ENTRIES SUPPLIED section start

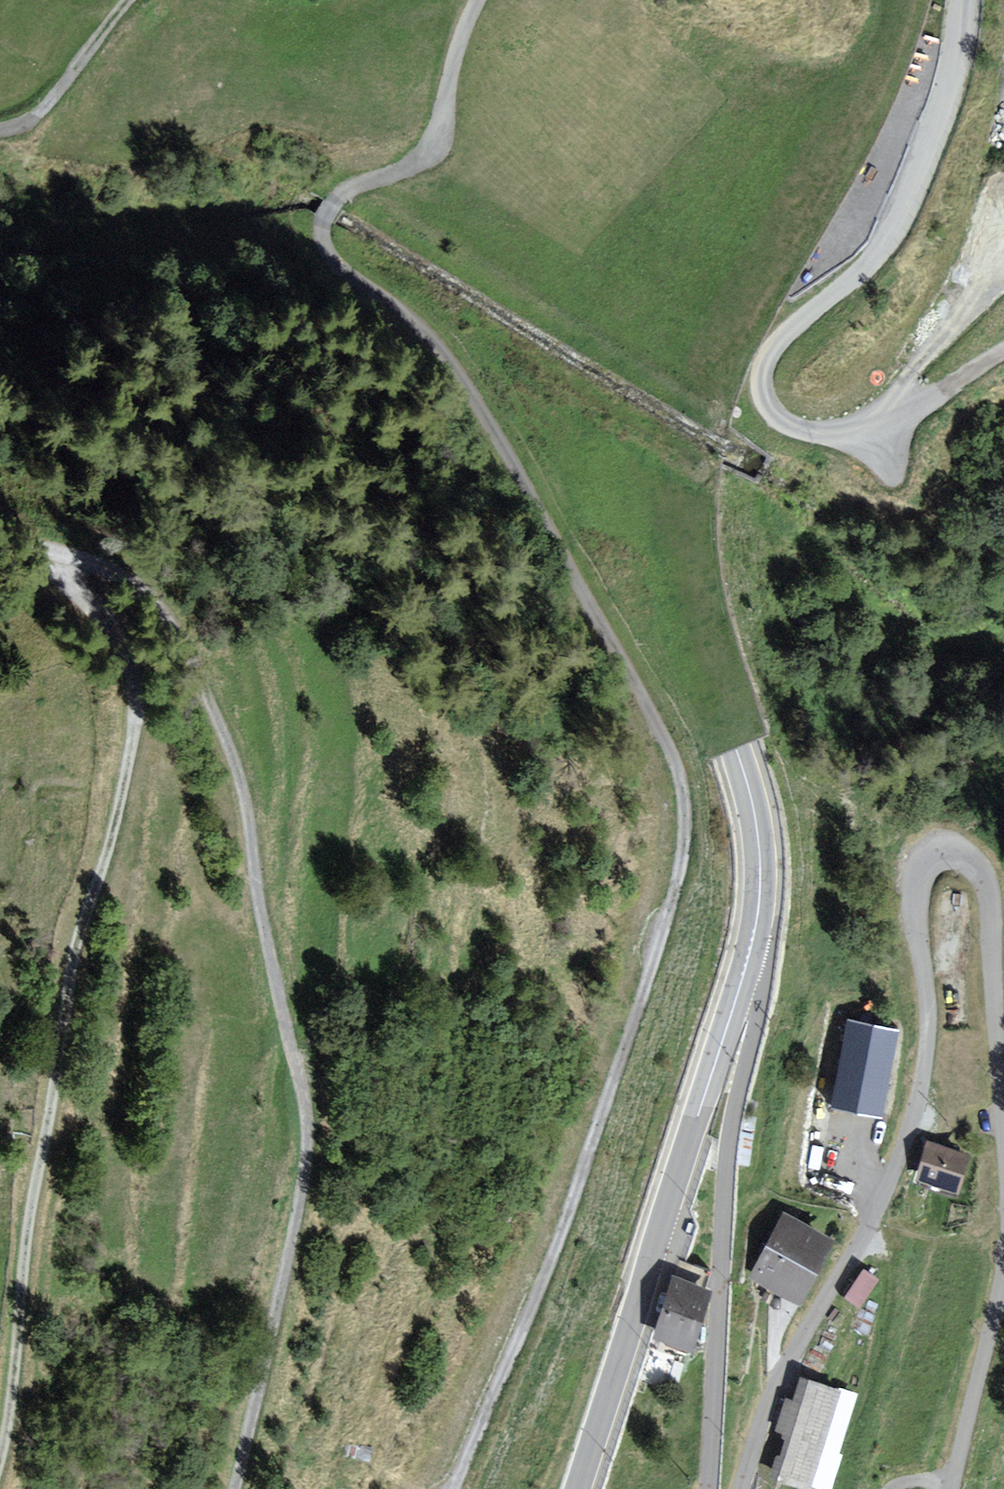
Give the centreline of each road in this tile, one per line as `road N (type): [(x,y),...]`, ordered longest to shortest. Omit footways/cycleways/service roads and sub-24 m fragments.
road 1 (residential): [(456,1488),(554,1265),(664,928),(685,826),(671,751),(478,406),(423,333),(324,246),(324,219),(343,193),(429,151),(479,0)]
road 2 (track): [(238,1488),(315,1163),(236,746),(189,634),(143,580),(77,551),(0,532)]
road 3 (tertiary): [(746,968),(761,894),(760,844),(745,771),(685,614),(683,469),(748,300),(801,209),(891,0)]
road 4 (residential): [(740,1488),(776,1391),(905,1141),(927,1038),(918,883),(928,862),(945,855),(970,861),(987,894),(1003,1132)]
road 5 (track): [(0,1475),(26,1234),(72,972),(125,801),(145,708),(77,551)]
road 6 (track): [(963,0),(944,96),(891,232),(864,270),(774,348),(764,392),(788,422),(857,429),(912,408),(1003,353)]
road 7 (tertiary): [(578,1488),(746,968)]
road 8 (residential): [(746,968),(760,998),(728,1154),(708,1488)]
road 9 (residential): [(1003,1266),(952,1488)]
road 10 (unclassified): [(130,0),(38,112),(0,128)]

ENTRIES SUPPLIED section end

TASK REQUIREMENTS
An exact copy of the records is required. Pictures do not belong in it.

COMPLETED EXERCISE
Give the centreline of each road in this tile, one per line as `road N (type): [(x,y),...]`, ordered longest to shortest. Omit footways/cycleways/service roads and sub-24 m fragments.
road 1 (residential): [(456,1488),(554,1265),(664,928),(685,826),(671,751),(478,406),(423,333),(324,246),(324,219),(343,193),(429,151),(479,0)]
road 2 (track): [(238,1488),(315,1163),(236,746),(189,634),(143,580),(77,551),(0,532)]
road 3 (tertiary): [(746,968),(761,894),(760,844),(745,771),(685,614),(683,469),(748,300),(801,209),(891,0)]
road 4 (residential): [(740,1488),(776,1391),(905,1141),(927,1038),(918,883),(928,862),(945,855),(970,861),(987,894),(1003,1132)]
road 5 (track): [(0,1475),(26,1234),(72,972),(125,801),(145,708),(77,551)]
road 6 (track): [(963,0),(944,96),(891,232),(864,270),(774,348),(764,392),(788,422),(857,429),(912,408),(1003,353)]
road 7 (tertiary): [(578,1488),(746,968)]
road 8 (residential): [(746,968),(760,998),(728,1154),(708,1488)]
road 9 (residential): [(1003,1266),(952,1488)]
road 10 (unclassified): [(130,0),(38,112),(0,128)]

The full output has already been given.